Could you transcribe exactly the lines from the one containing "RTC pin SQW: 7 -> A0" through the last line of the records below, leaving out the pictures?

# [RECORDED INFORMATION]
※

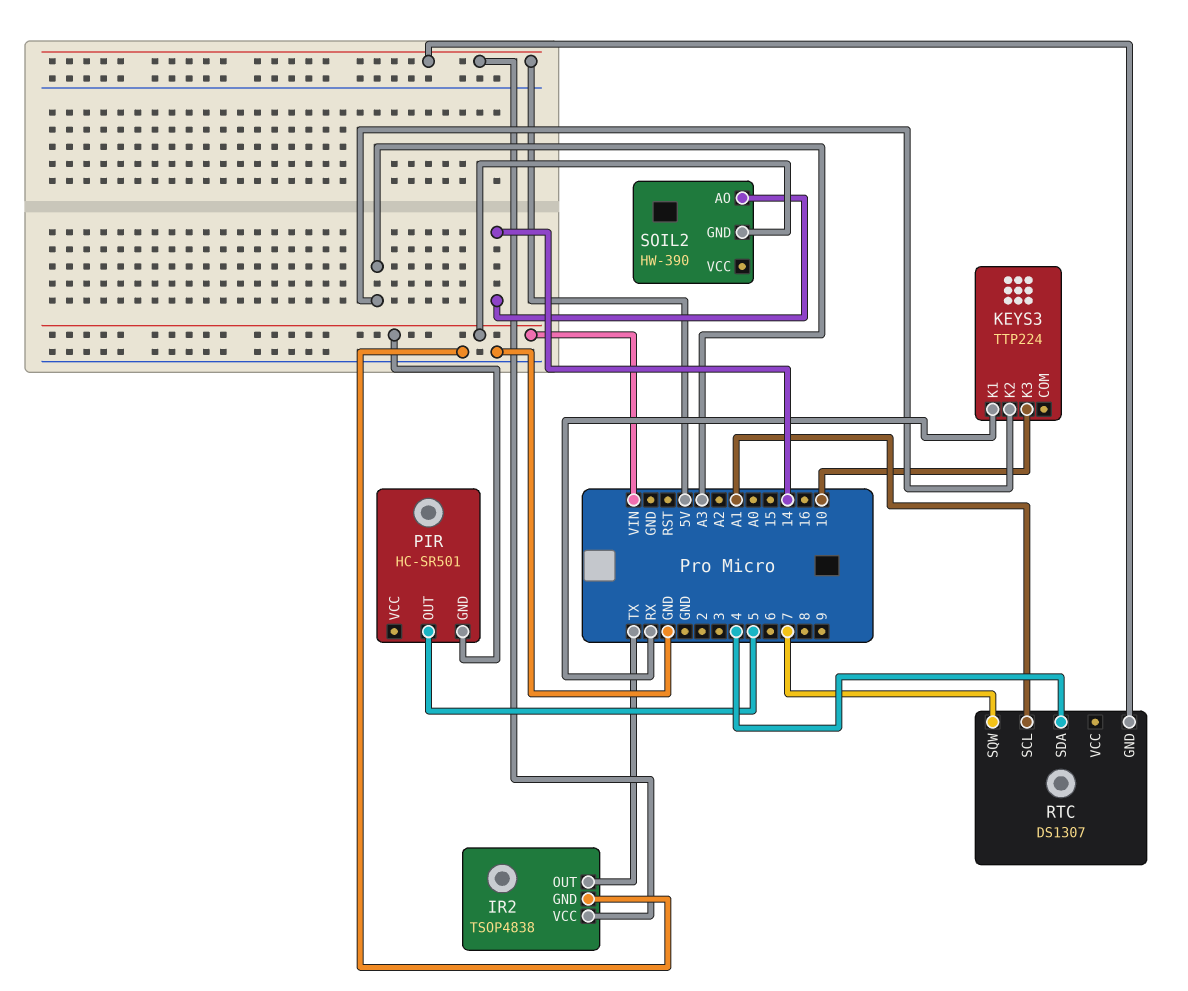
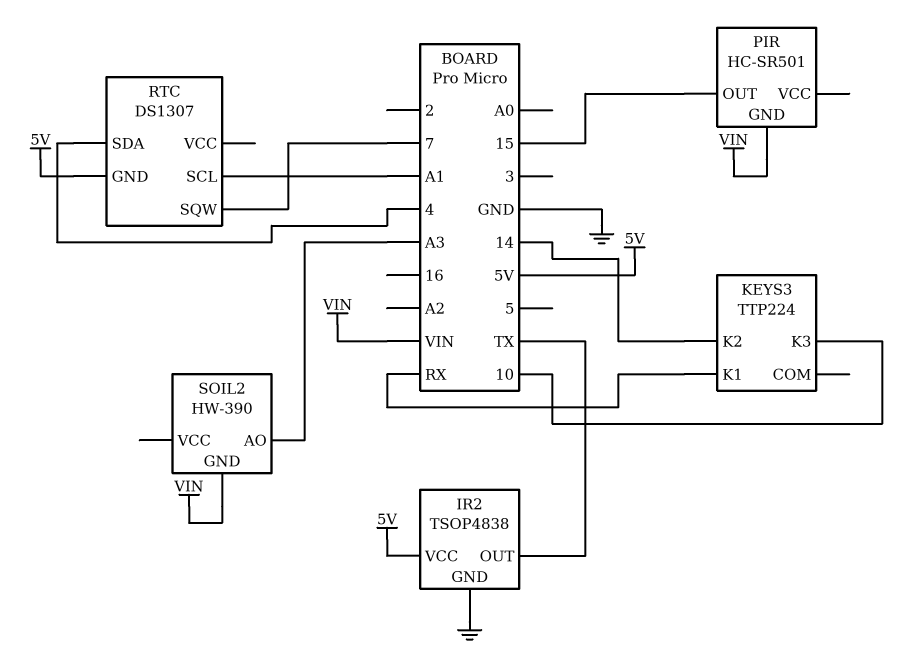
KEYS3 pin K2: A3 -> 14
PIR pin OUT: 5 -> 15
SOIL2 pin AO: 14 -> A3

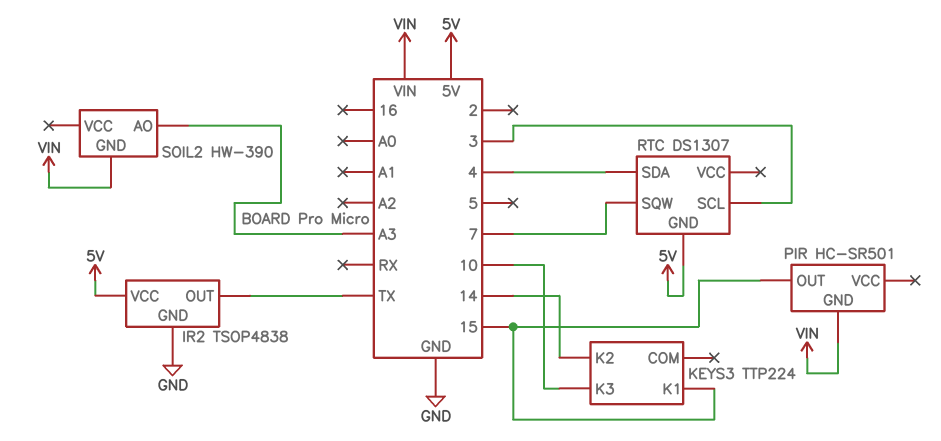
KEYS3 pin K1: RX -> 15
RTC pin SCL: A1 -> 3

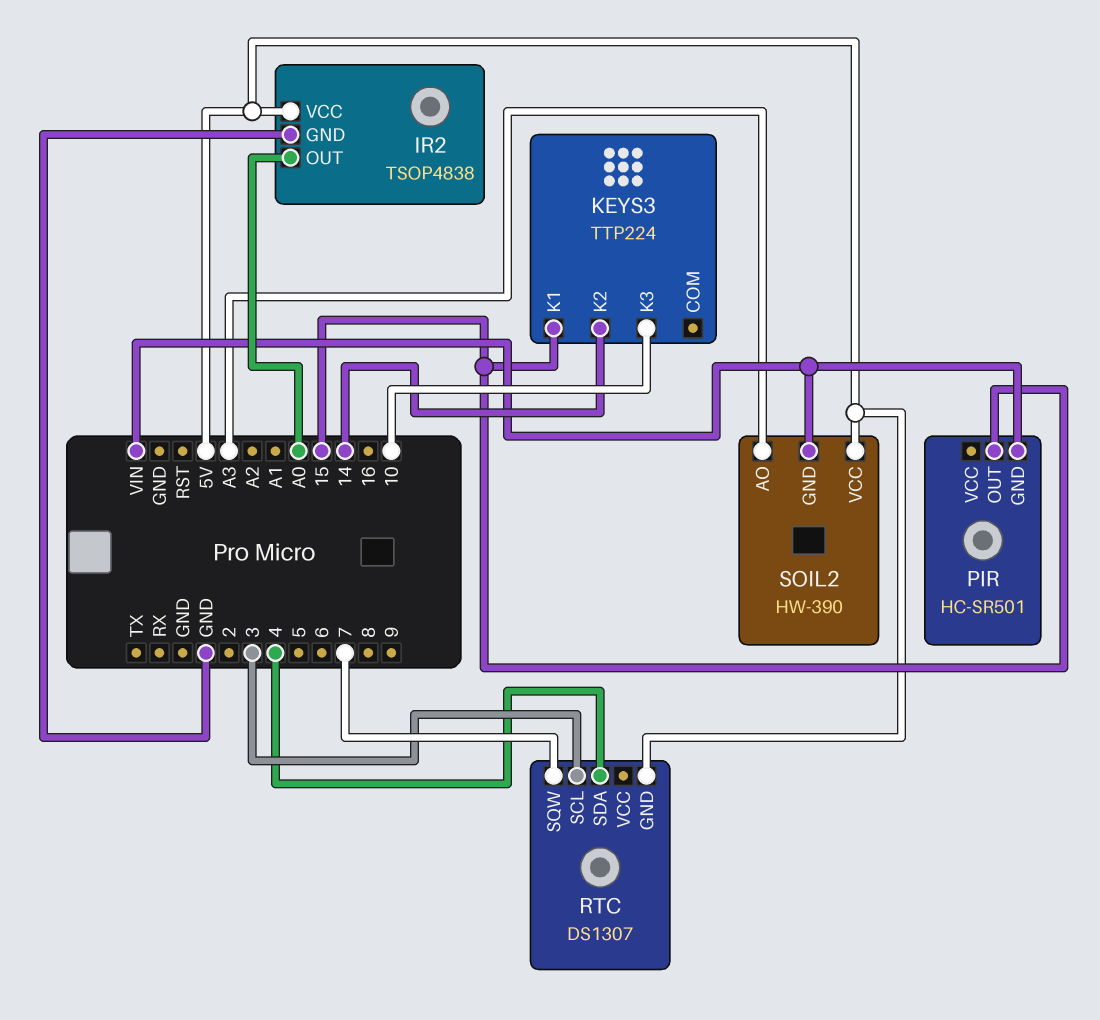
IR2 pin OUT: TX -> A0
SOIL2 pin VCC: none -> 5V

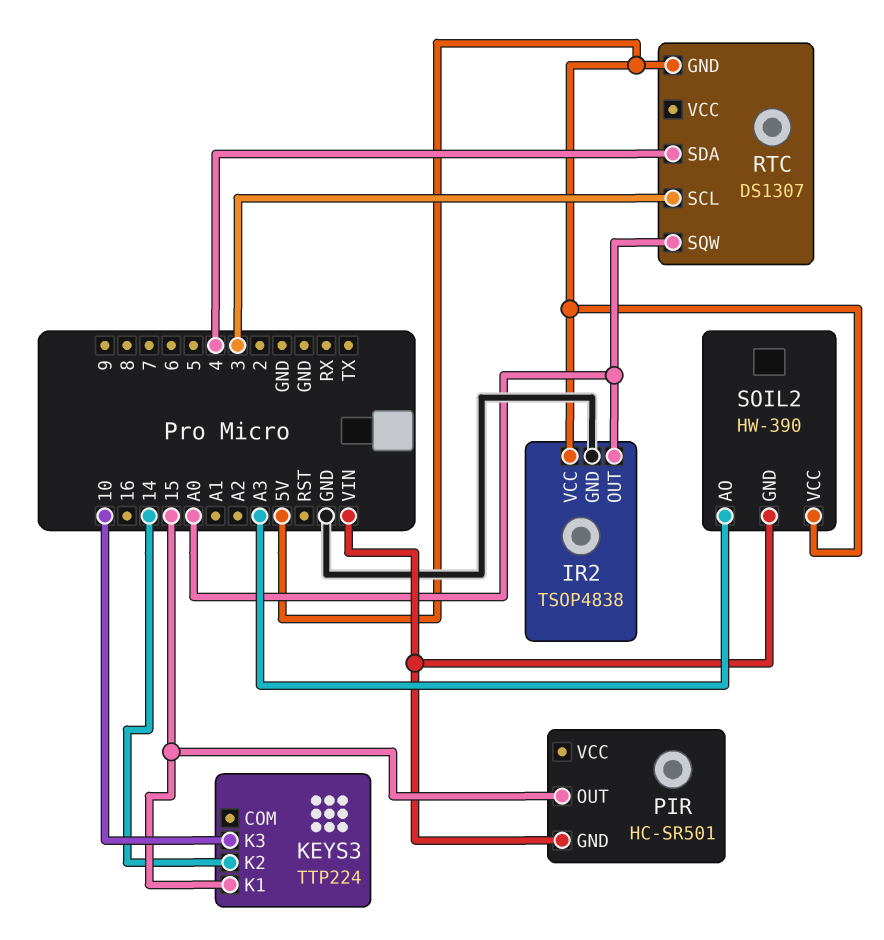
RTC pin SQW: 7 -> A0

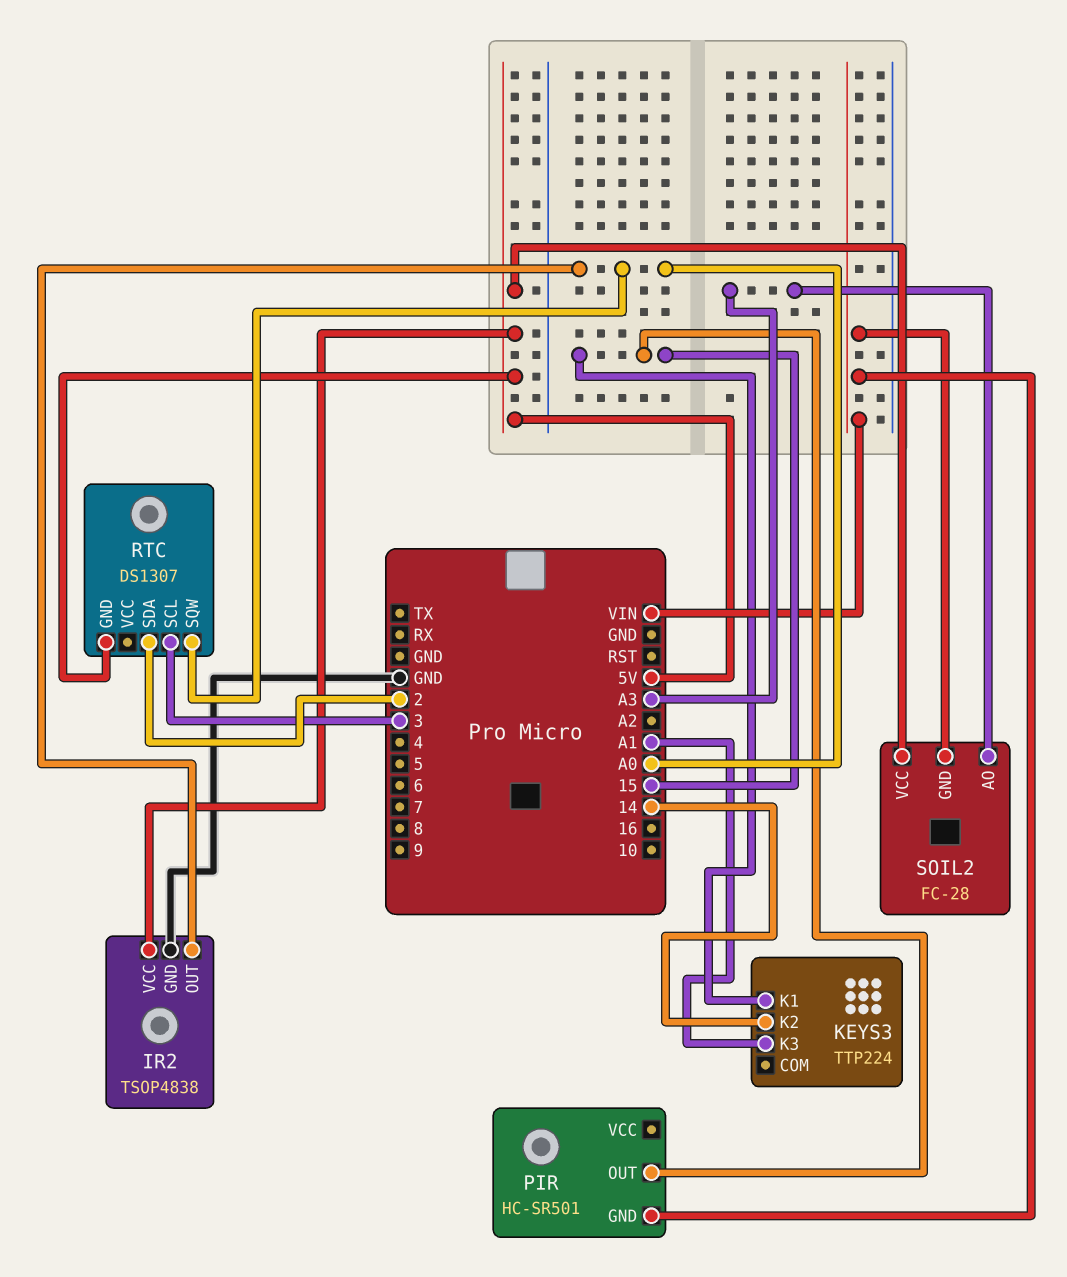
KEYS3 pin K3: 10 -> A1
RTC pin SDA: 4 -> 2
SOIL2: HW-390 -> FC-28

※

# [ANSWER FOR THE TASK]
RTC pin SQW: 7 -> A0

KEYS3 pin K3: 10 -> A1
RTC pin SDA: 4 -> 2
SOIL2: HW-390 -> FC-28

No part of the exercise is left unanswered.